** Opening DATA RECORDS block **

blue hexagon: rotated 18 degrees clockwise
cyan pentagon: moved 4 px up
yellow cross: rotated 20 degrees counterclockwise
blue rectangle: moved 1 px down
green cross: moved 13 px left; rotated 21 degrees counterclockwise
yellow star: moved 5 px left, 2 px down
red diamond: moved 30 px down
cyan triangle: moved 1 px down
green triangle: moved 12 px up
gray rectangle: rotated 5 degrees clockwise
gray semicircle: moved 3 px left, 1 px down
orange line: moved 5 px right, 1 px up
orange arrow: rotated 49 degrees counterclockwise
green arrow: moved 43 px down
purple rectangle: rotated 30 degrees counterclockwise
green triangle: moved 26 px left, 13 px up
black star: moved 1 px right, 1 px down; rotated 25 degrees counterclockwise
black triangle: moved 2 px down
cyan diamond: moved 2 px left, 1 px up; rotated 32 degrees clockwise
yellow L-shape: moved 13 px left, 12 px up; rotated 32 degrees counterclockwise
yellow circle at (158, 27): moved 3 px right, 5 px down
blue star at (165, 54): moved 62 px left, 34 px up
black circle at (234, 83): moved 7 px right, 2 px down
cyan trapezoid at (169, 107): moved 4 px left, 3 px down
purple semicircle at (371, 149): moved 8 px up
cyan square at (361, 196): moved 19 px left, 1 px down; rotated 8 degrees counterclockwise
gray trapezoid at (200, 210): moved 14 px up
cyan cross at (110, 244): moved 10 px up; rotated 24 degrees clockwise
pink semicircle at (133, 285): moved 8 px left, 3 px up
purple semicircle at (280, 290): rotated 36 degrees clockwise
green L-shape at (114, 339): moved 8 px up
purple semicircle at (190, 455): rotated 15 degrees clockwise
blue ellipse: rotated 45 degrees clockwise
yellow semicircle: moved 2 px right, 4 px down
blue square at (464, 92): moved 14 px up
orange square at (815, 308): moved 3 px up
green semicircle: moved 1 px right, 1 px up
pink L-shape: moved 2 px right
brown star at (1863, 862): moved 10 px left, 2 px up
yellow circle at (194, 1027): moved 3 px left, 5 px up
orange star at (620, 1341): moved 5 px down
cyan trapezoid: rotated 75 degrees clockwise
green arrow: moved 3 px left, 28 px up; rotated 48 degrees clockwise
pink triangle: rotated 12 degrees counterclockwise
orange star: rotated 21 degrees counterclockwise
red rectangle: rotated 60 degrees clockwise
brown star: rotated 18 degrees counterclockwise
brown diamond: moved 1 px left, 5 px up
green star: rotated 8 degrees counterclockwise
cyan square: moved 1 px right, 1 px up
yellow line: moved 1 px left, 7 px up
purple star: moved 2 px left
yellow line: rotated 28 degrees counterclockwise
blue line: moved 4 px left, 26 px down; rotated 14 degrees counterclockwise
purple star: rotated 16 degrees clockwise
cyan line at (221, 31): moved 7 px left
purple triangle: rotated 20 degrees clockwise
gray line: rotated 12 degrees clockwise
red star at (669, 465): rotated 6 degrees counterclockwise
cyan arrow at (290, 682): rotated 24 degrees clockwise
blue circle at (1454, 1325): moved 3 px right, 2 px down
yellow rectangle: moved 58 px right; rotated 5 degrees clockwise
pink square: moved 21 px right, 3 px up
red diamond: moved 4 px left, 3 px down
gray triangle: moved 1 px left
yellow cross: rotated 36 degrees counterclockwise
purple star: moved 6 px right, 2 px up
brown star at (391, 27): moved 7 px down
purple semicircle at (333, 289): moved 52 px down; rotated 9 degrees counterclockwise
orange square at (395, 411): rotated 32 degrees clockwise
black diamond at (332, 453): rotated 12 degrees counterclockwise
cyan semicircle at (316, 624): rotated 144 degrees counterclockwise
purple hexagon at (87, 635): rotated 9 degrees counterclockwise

** Closing DATA RECORDS block **

- WHAT THE TASK ASKS -
For each line above that includes the word "orange", make a copy of that line.

- ANSWER BELOW -
orange line: moved 5 px right, 1 px up
orange arrow: rotated 49 degrees counterclockwise
orange square at (815, 308): moved 3 px up
orange star at (620, 1341): moved 5 px down
orange star: rotated 21 degrees counterclockwise
orange square at (395, 411): rotated 32 degrees clockwise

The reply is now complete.